- [EXERCISE BRIEF] Give back the whole listing verbatim, printing none of its pictures.

· · ·

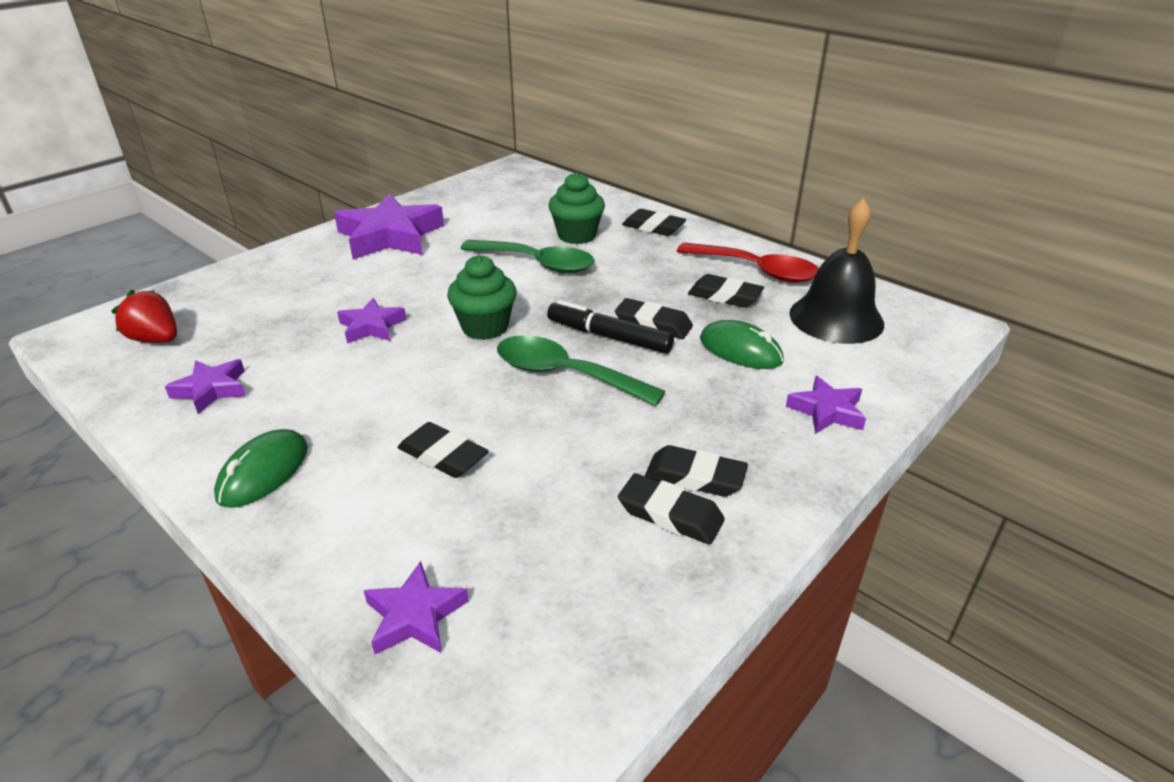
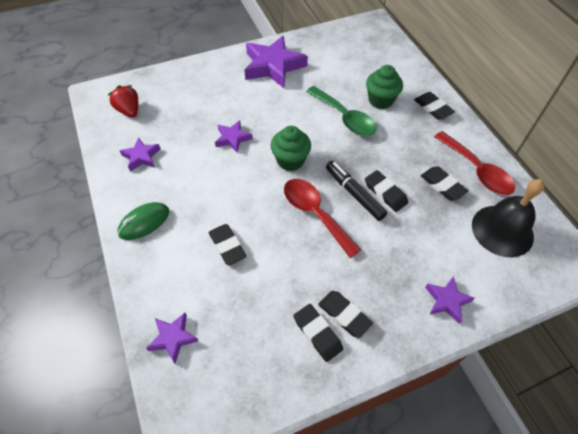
camera: 25 degrees right, 20 degrees up
green spoon [497,335,666,406] -> red spoon [284,179,361,258]
green mouse [700,320,784,369] -> none

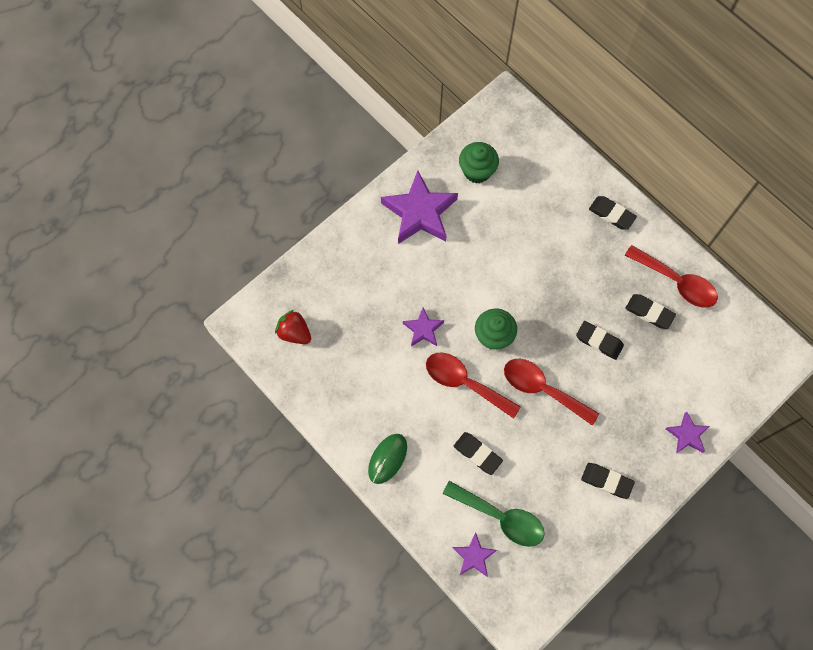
camera: 20 degrees left, 15 degrees up
purple star [120,137,161,172] -> none
black eraser [293,304,343,362] -> none
green spoon [306,86,377,136] -> green spoon moved to [443,481,545,547]
black marker [326,161,387,221] -> none
green cupcake [366,65,403,109] -> green cupcake moved to [459,142,499,183]
black bell [472,179,544,257] -> none
none -> red spoon [426,353,521,419]

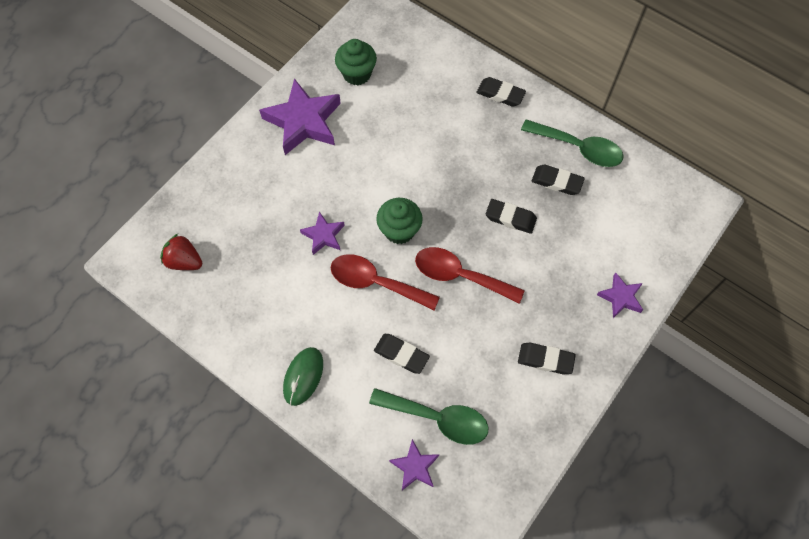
camera: 10 degrees left, 5 degrees down
red spoon [625,245,718,308] -> green spoon [521,119,624,167]

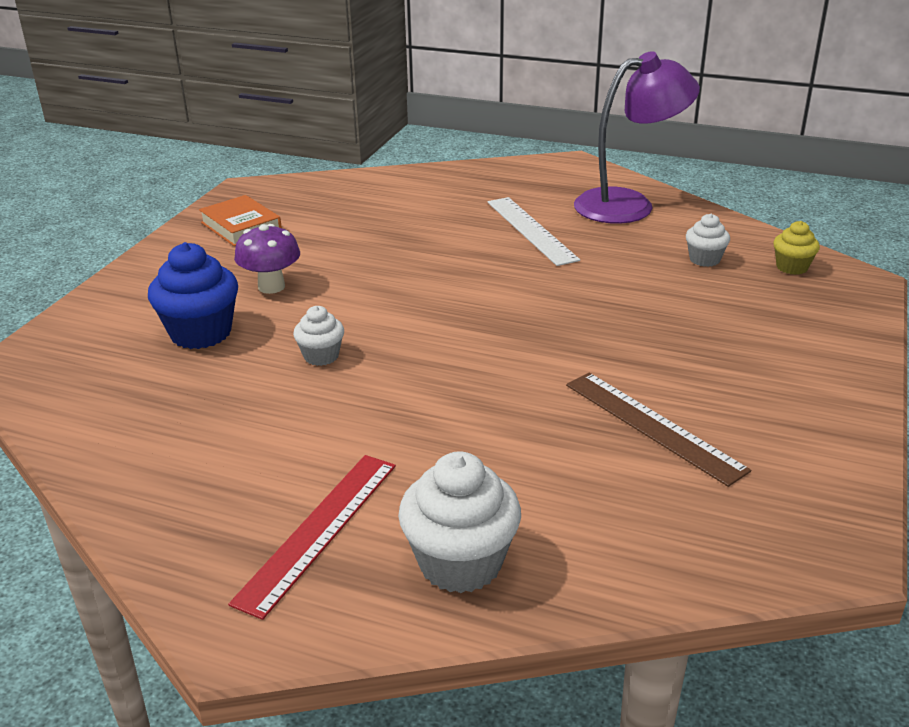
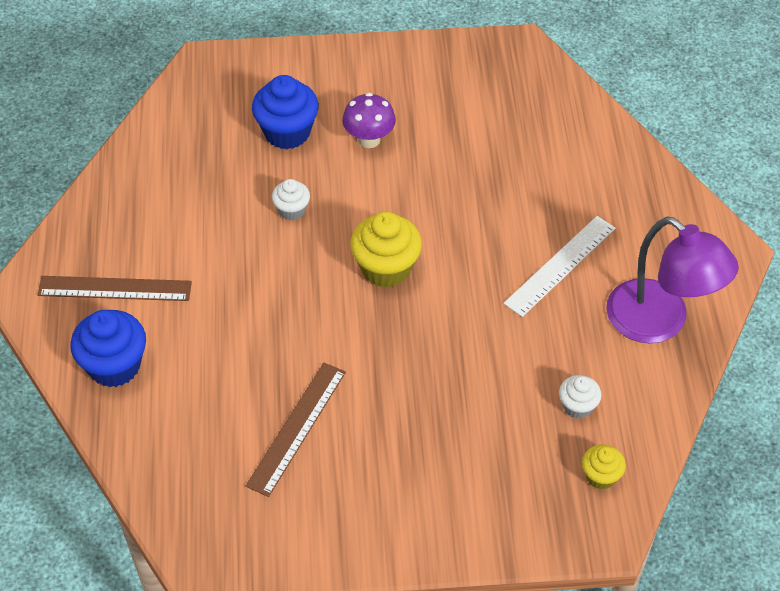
camera: 65 degrees right, 20 degrees up
orange book [199,195,282,246] -> none
red ruler [228,455,396,620] -> brown ruler [38,276,192,301]
white cupcake [398,451,521,593] -> blue cupcake [70,310,146,387]
none -> yellow cupcake [350,211,422,288]

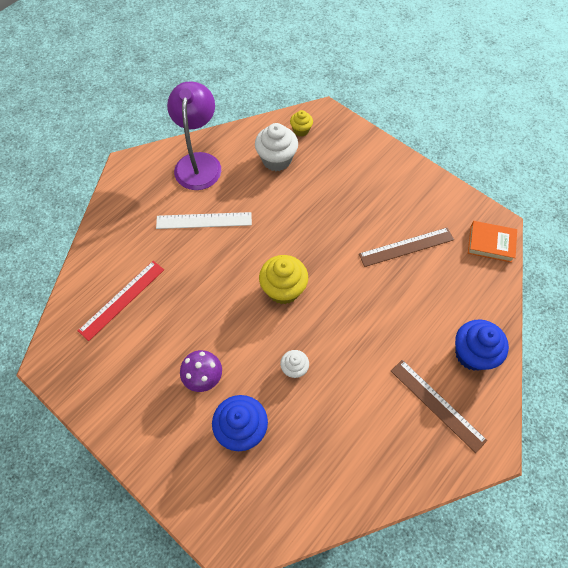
camera: 135 degrees left, 10 degrees up
white cupcake [559,375,602,419] -> white cupcake [255,123,298,171], size x1.79
none -> red ruler [78,261,164,341]
none -> orange book [468,221,517,263]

· · ·

- [RESPONSE TO THE TASK]
camera: 25 degrees right, 20 degrees up
green spoon [497,335,666,406] -> red spoon [284,179,361,258]
green mouse [700,320,784,369] -> none

camera: 20 degrees left, 15 degrees up
purple star [120,137,161,172] -> none
black eraser [293,304,343,362] -> none
green spoon [306,86,377,136] -> green spoon moved to [443,481,545,547]
black marker [326,161,387,221] -> none
green cupcake [366,65,403,109] -> green cupcake moved to [459,142,499,183]
black bell [472,179,544,257] -> none
none -> red spoon [426,353,521,419]

camera: 10 degrees left, 5 degrees down
red spoon [625,245,718,308] -> green spoon [521,119,624,167]

camera: 65 degrees right, 20 degrees up
orange book [199,195,282,246] -> none
red ruler [228,455,396,620] -> brown ruler [38,276,192,301]
white cupcake [398,451,521,593] -> blue cupcake [70,310,146,387]
none -> yellow cupcake [350,211,422,288]

camera: 135 degrees left, 10 degrees up
white cupcake [559,375,602,419] -> white cupcake [255,123,298,171], size x1.79
none -> red ruler [78,261,164,341]
none -> orange book [468,221,517,263]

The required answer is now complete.